What you should do →
Could you restate the entries below word for word and leave out the pictures?

Supplied records →

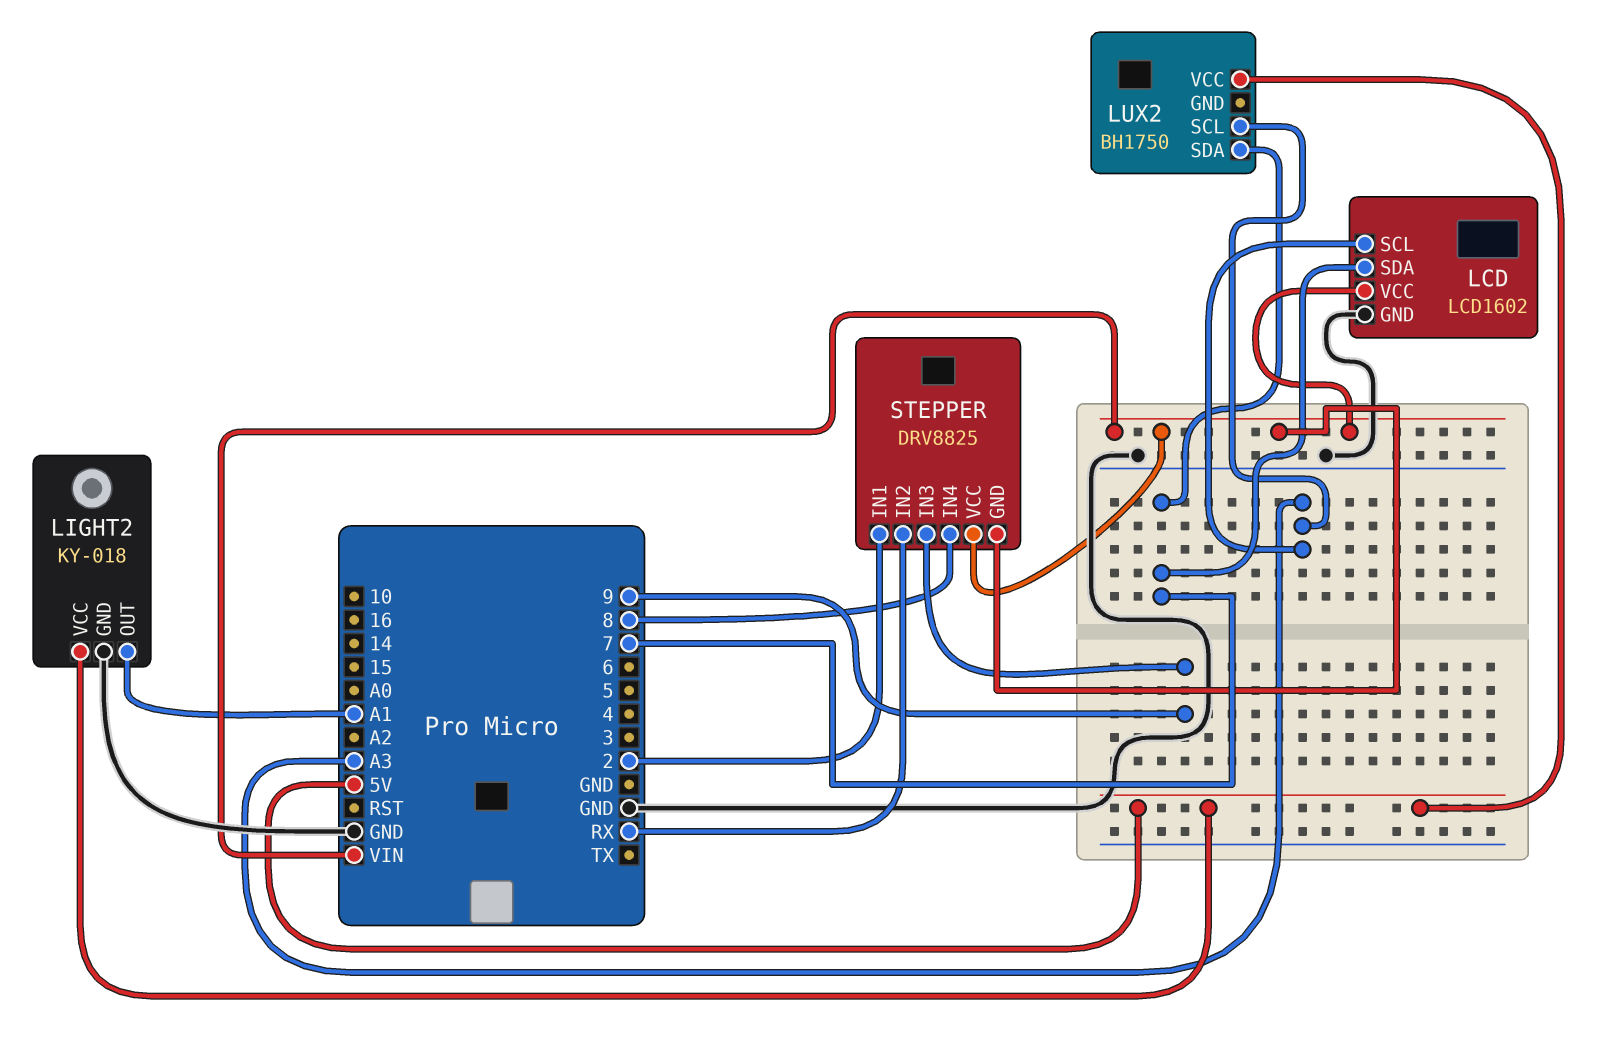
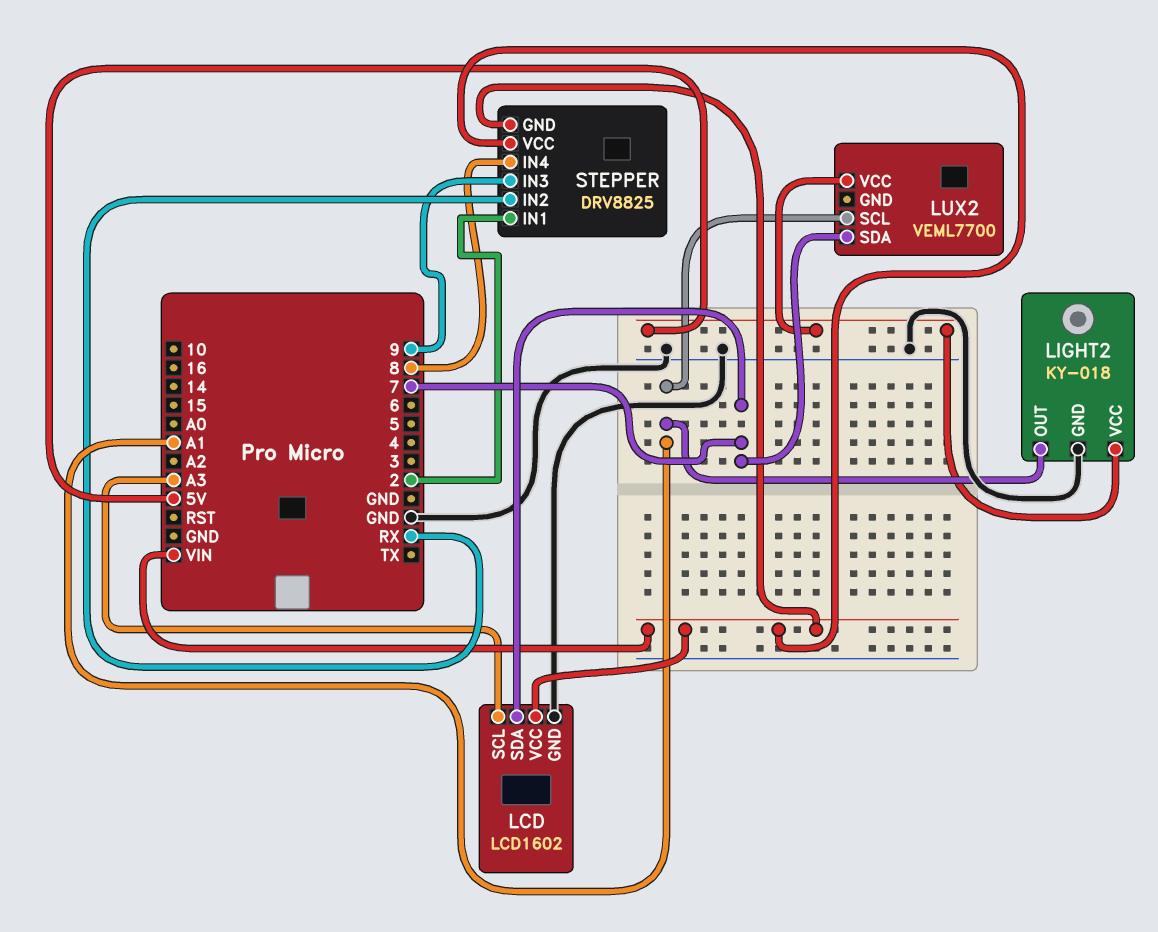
LUX2: BH1750 -> VEML7700
LUX2 pin SCL: A3 -> A1

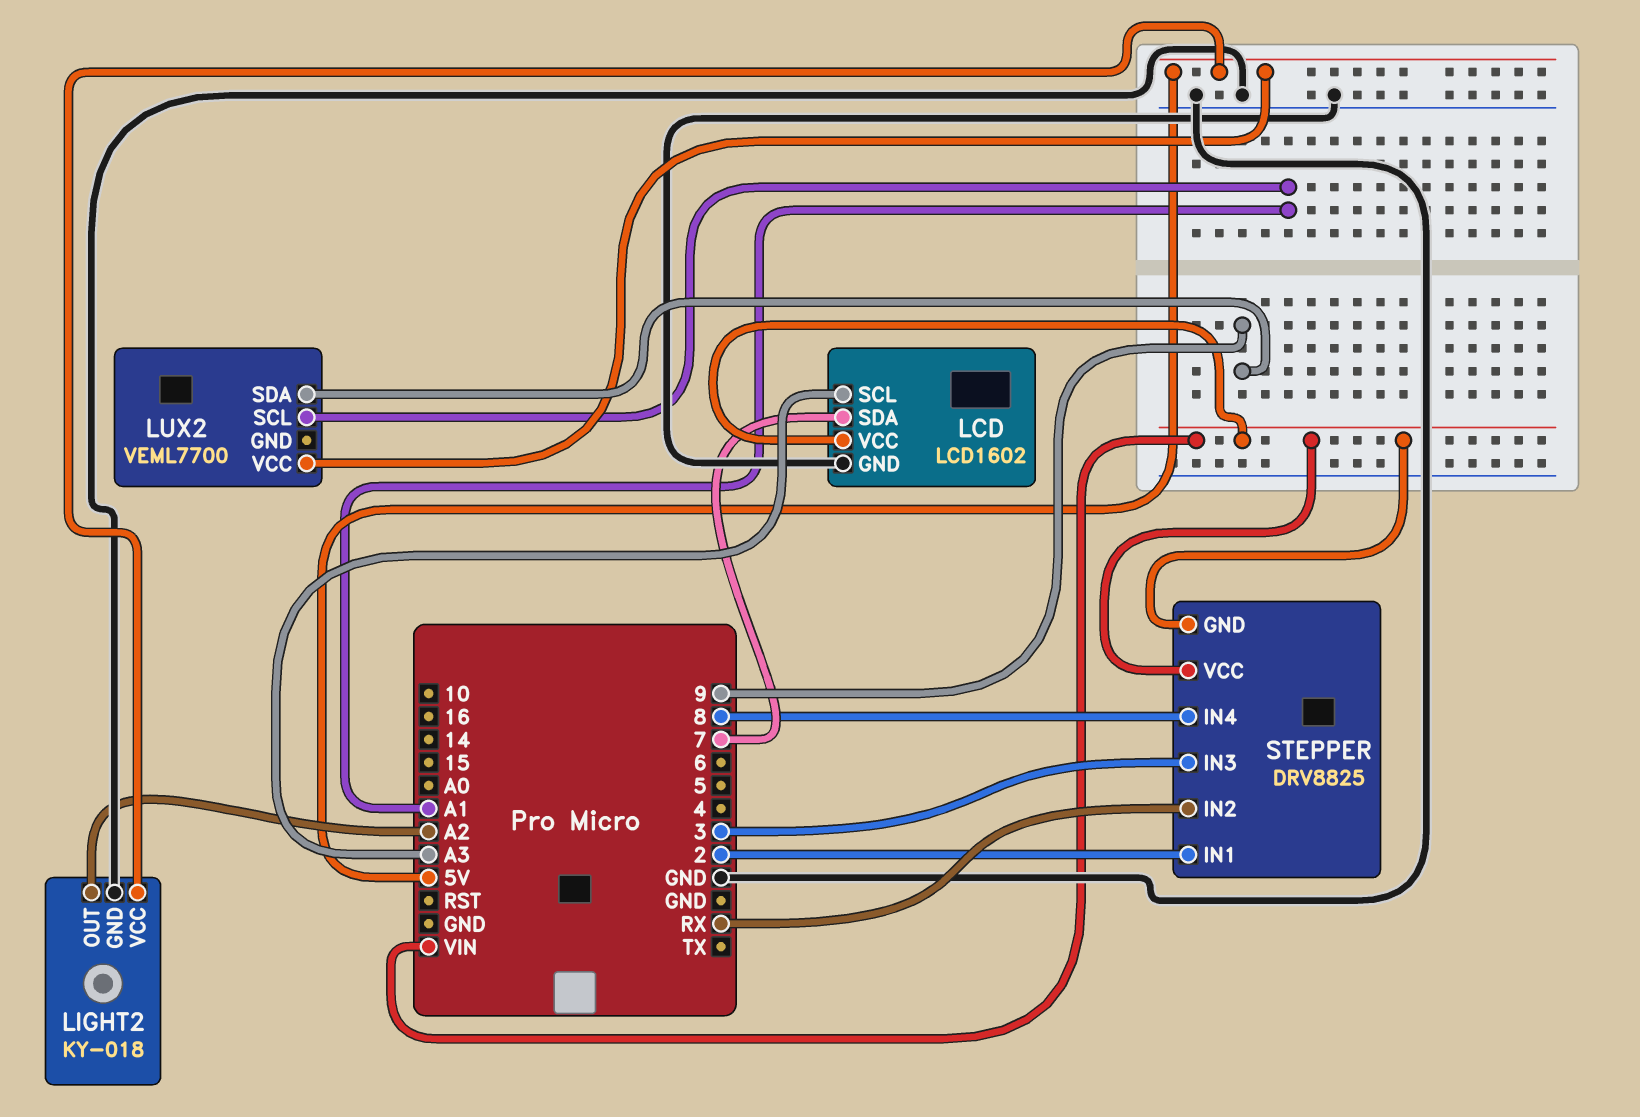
LIGHT2 pin OUT: A1 -> A2
LUX2 pin SDA: 7 -> 9
STEPPER pin IN3: 9 -> 3

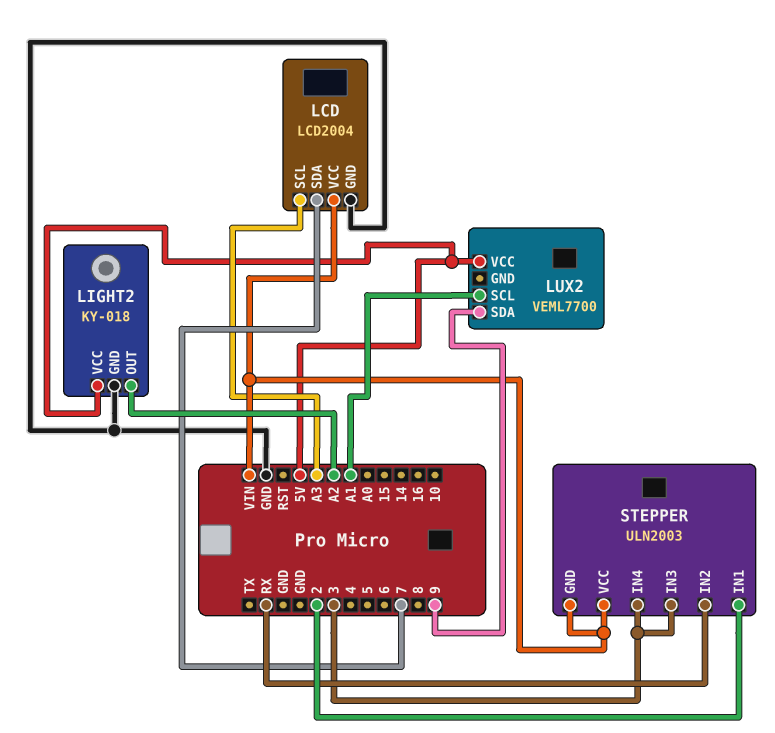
LCD: LCD1602 -> LCD2004
STEPPER: DRV8825 -> ULN2003
STEPPER pin IN4: 8 -> 3

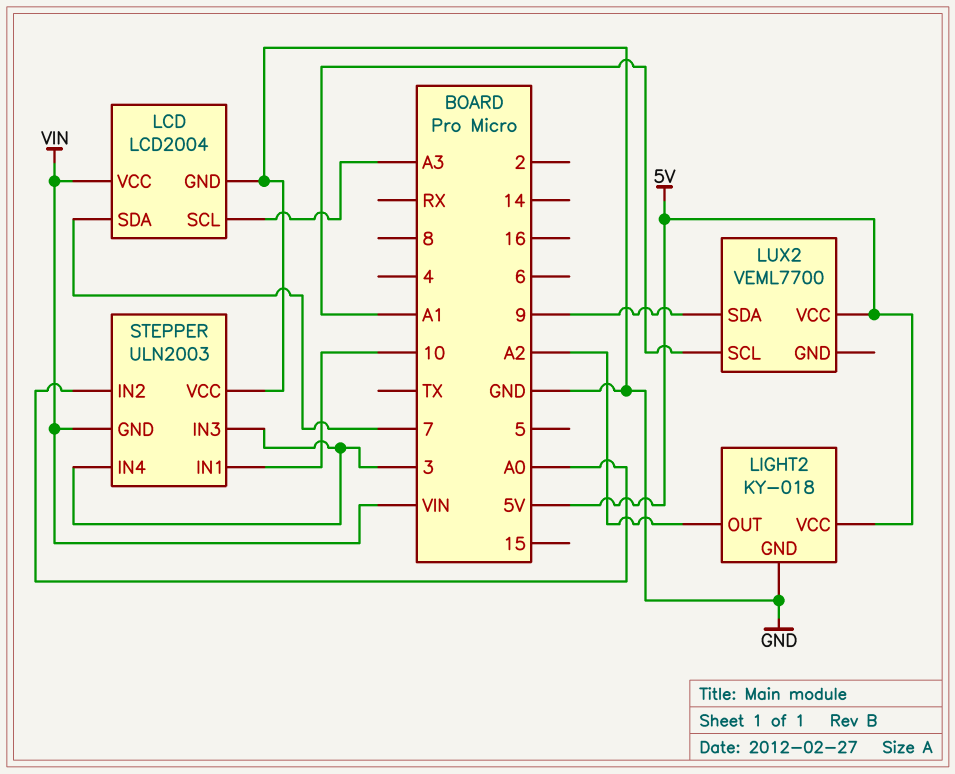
STEPPER pin IN1: 2 -> 10
STEPPER pin IN2: RX -> A0
STEPPER pin VCC: VIN -> GND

Task response →
LUX2: BH1750 -> VEML7700
LUX2 pin SCL: A3 -> A1

LIGHT2 pin OUT: A1 -> A2
LUX2 pin SDA: 7 -> 9
STEPPER pin IN3: 9 -> 3

LCD: LCD1602 -> LCD2004
STEPPER: DRV8825 -> ULN2003
STEPPER pin IN4: 8 -> 3

STEPPER pin IN1: 2 -> 10
STEPPER pin IN2: RX -> A0
STEPPER pin VCC: VIN -> GND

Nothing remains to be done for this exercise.